— START OF Record set —
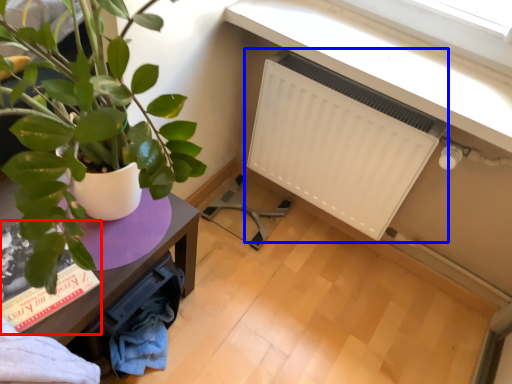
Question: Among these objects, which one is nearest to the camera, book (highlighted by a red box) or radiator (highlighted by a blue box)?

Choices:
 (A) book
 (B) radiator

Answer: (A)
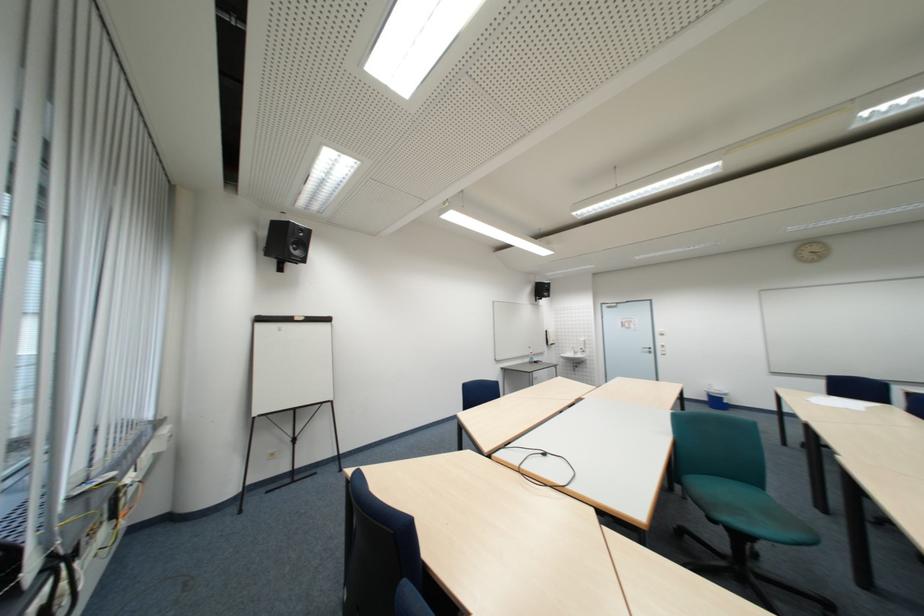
— END OF Record set —
Problem details. Copy all of the material above word for word, but leave out the pictures.

Response for this exercise.
Question: Among these objects, which one is nearest to the camera, book (highlighted by a red box) or radiator (highlighted by a blue box)?

Choices:
 (A) book
 (B) radiator

Answer: (A)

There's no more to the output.